• _Work to complete_
The required output is the lines below from the line containing "(279, 364) = (224, 231): orange" to the line containing "(624, 343) = (359, 423): yellow", inclusive, retyped exactly. No other lines belong in it.

• _Study material_
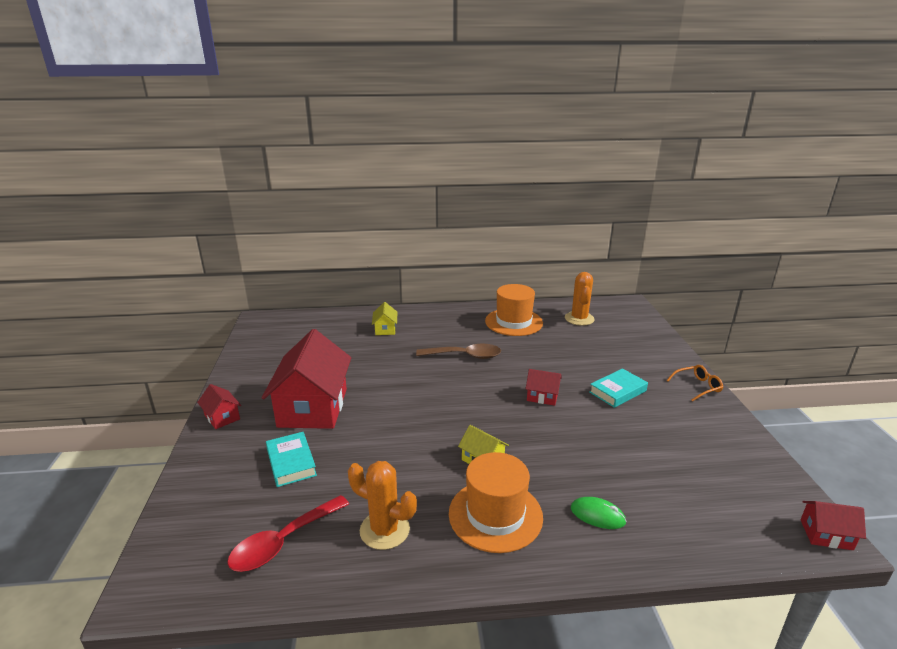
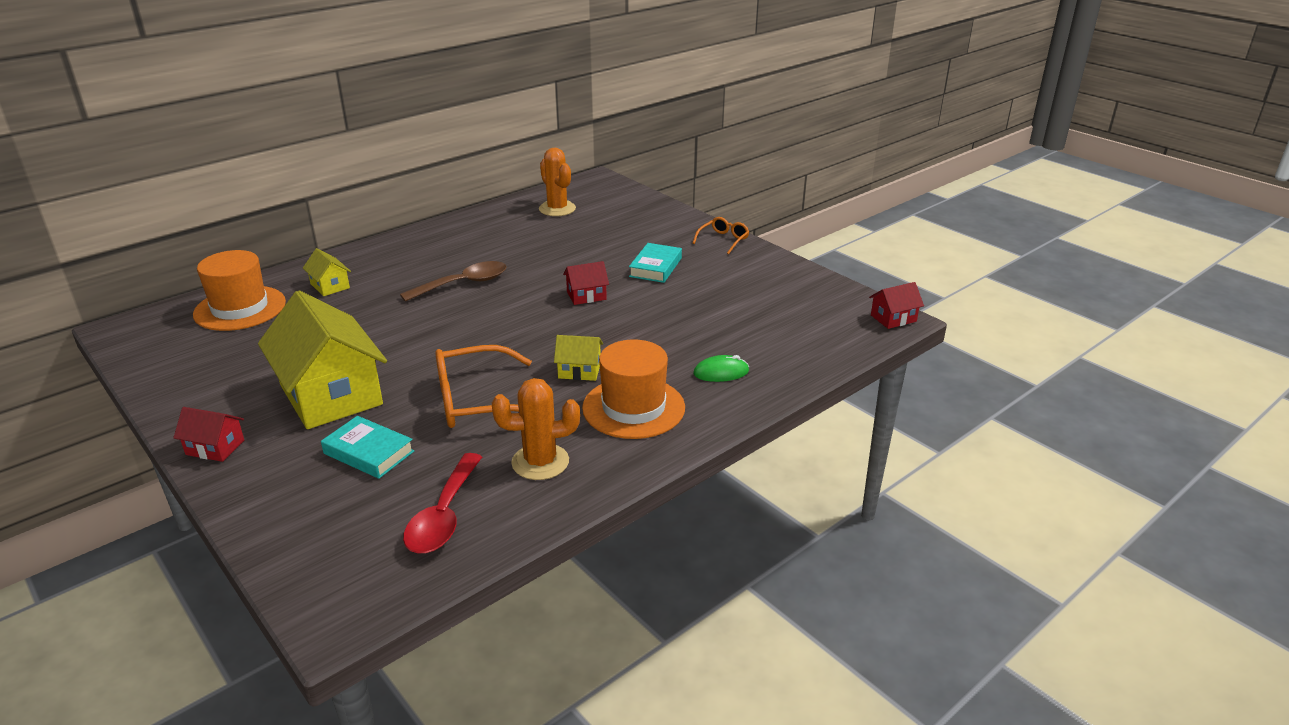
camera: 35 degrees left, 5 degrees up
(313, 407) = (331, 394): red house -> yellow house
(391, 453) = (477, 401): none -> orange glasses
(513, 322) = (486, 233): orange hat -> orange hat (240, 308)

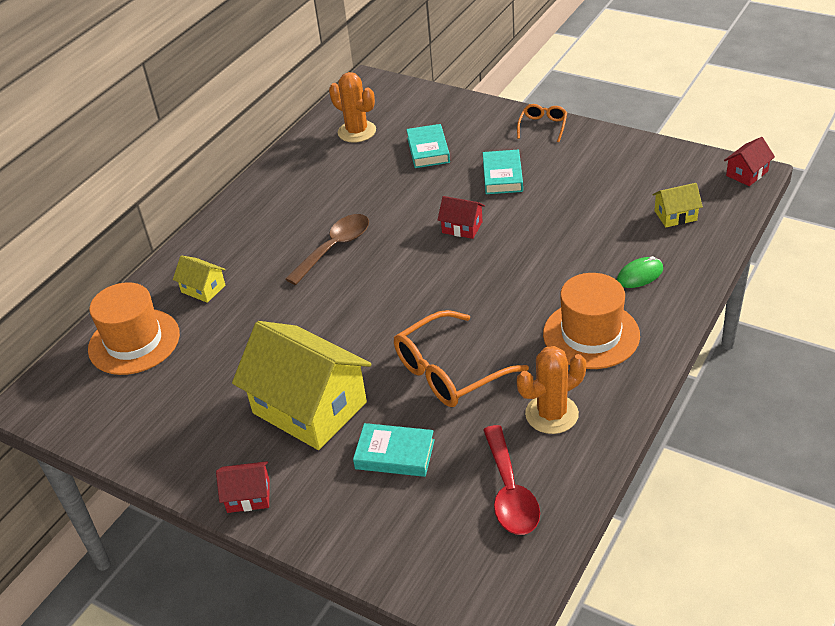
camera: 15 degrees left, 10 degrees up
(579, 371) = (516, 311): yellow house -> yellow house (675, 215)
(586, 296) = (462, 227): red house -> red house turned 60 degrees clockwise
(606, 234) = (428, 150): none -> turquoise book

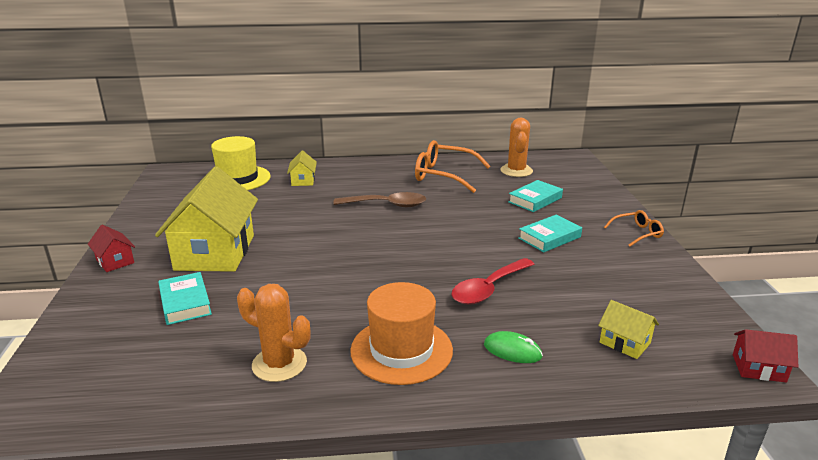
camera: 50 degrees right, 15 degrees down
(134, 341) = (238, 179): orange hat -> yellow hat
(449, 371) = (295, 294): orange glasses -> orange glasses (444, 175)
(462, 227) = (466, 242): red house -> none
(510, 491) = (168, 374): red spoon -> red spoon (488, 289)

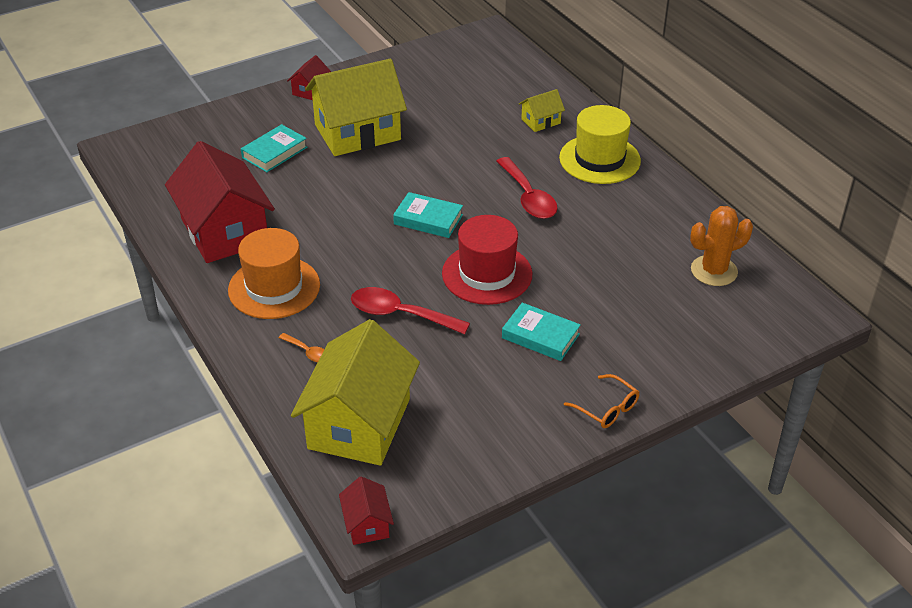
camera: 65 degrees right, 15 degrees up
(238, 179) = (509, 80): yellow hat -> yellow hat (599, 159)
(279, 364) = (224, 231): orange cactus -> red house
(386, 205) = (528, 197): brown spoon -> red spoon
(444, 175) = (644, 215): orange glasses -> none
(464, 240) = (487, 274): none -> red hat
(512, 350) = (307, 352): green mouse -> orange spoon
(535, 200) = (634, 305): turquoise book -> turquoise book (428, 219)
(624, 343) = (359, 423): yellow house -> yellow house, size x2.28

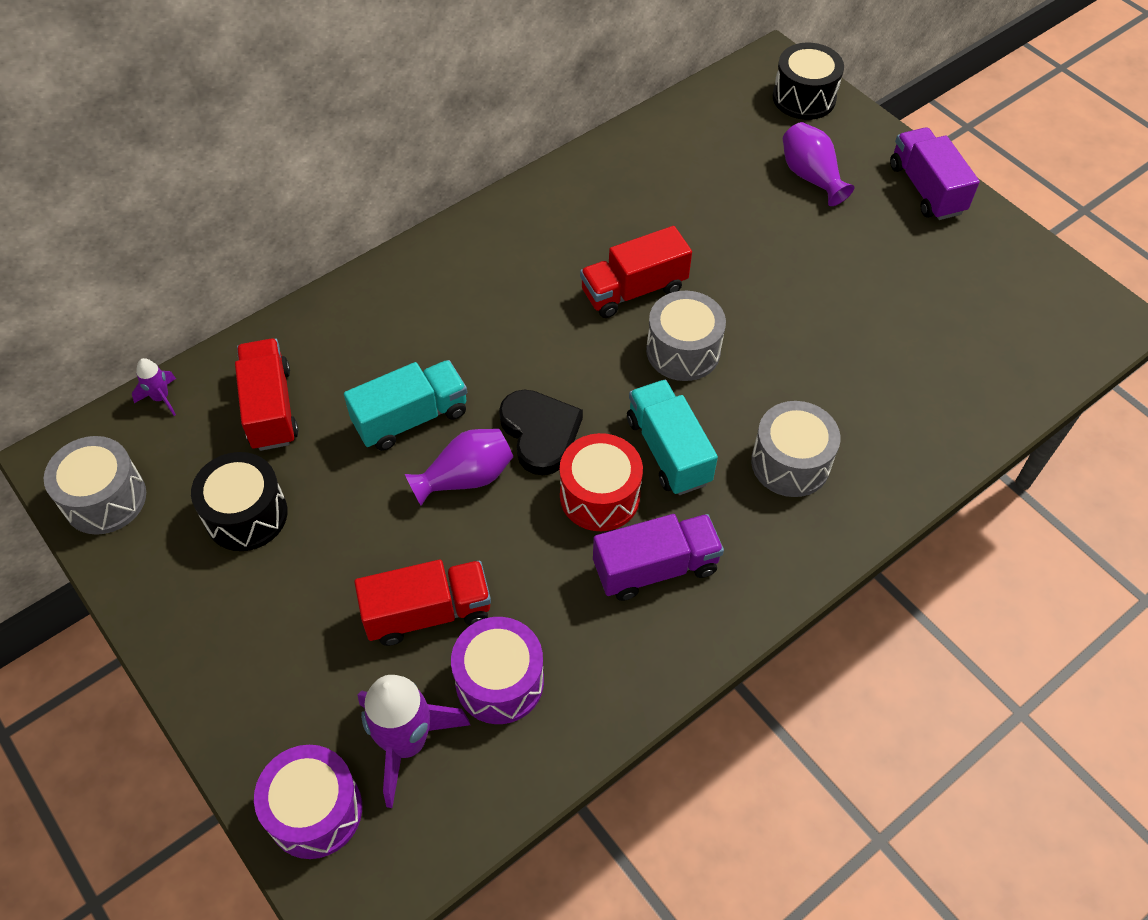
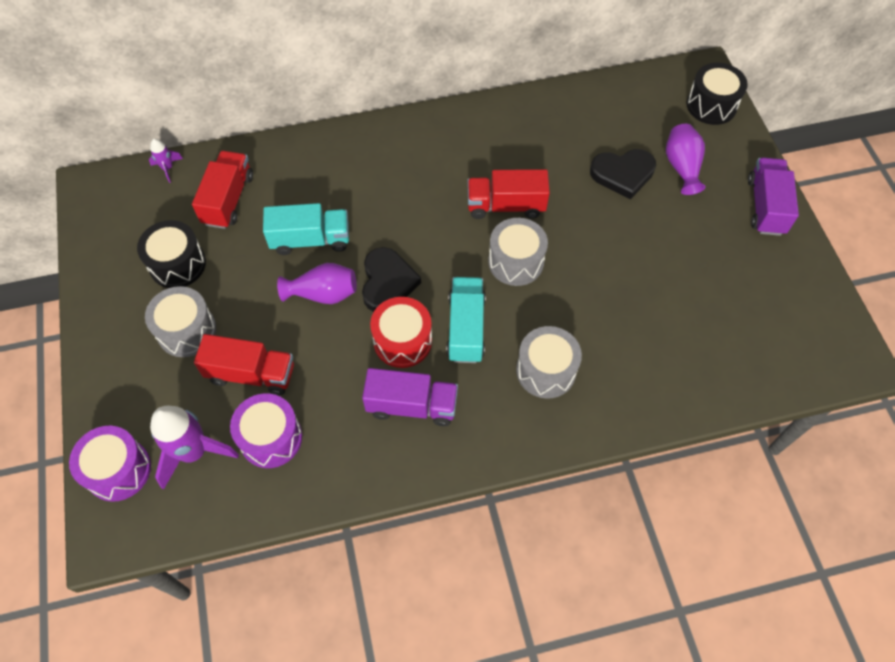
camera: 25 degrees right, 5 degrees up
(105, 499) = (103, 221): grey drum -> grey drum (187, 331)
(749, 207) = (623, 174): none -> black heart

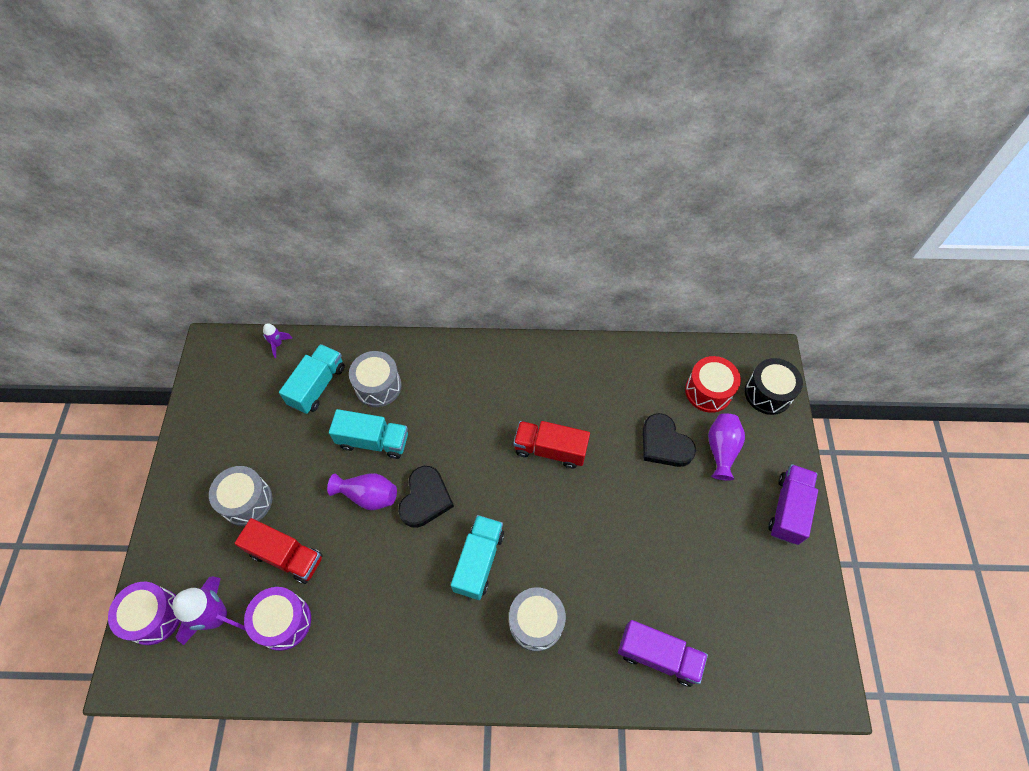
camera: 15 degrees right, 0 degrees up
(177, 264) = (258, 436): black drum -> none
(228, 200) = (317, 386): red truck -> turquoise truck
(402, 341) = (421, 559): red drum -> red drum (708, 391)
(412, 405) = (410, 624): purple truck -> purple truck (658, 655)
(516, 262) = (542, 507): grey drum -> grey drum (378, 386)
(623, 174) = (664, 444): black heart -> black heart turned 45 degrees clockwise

• _Response box_
(279, 364) = (224, 231): orange cactus -> red house
(386, 205) = (528, 197): brown spoon -> red spoon
(444, 175) = (644, 215): orange glasses -> none
(464, 240) = (487, 274): none -> red hat
(512, 350) = (307, 352): green mouse -> orange spoon
(535, 200) = (634, 305): turquoise book -> turquoise book (428, 219)
(624, 343) = (359, 423): yellow house -> yellow house, size x2.28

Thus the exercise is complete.